# Records to process
%%
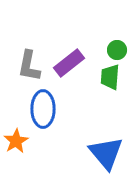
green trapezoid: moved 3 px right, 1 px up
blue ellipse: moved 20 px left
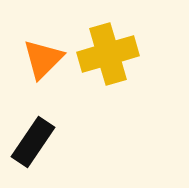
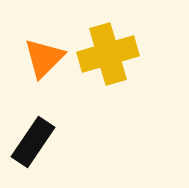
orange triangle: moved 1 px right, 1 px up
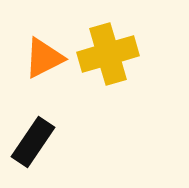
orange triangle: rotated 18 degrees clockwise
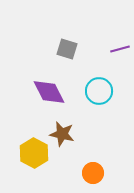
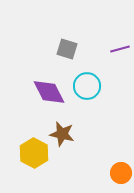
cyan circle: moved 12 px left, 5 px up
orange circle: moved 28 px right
%%
%%
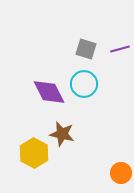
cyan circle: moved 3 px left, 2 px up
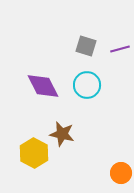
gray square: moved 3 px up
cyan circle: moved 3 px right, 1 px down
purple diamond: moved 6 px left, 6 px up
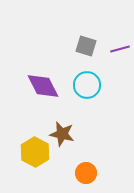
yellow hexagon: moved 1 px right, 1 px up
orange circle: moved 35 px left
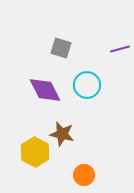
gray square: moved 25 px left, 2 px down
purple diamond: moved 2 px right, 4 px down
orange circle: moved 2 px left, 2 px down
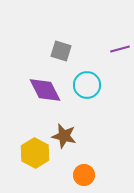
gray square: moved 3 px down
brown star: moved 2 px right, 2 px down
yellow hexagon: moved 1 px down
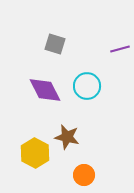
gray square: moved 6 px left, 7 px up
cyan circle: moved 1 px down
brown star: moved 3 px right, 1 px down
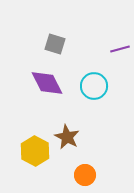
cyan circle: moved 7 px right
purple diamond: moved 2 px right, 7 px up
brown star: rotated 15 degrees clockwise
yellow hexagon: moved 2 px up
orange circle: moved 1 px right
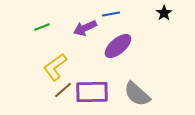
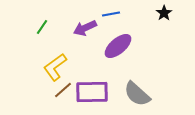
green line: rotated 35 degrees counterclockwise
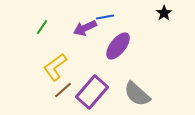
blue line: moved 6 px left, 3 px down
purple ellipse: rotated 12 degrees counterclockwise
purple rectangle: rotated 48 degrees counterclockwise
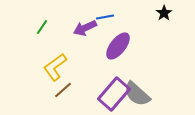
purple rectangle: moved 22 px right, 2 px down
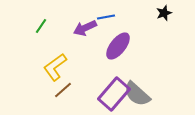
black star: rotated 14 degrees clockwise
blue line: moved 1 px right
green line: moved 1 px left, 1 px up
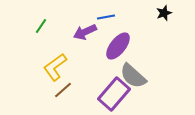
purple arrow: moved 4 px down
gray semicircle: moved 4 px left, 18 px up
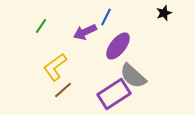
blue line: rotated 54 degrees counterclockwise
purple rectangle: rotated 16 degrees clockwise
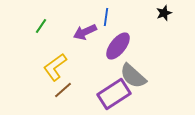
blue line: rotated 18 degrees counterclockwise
%%
# Task prompt
Rewrite the rows from the line with "gray square: moved 6 px left, 7 px up" up to and including the line with "green line: rotated" as a numbered list, leaving out the picture lines.

# The result
1. gray square: moved 6 px left, 7 px up
2. cyan circle: moved 1 px down
3. brown star: moved 3 px right, 1 px down
4. cyan circle: moved 7 px right
5. purple diamond: moved 2 px right, 7 px up
6. brown star: rotated 15 degrees clockwise
7. yellow hexagon: moved 2 px up
8. orange circle: moved 1 px right
9. green line: rotated 35 degrees counterclockwise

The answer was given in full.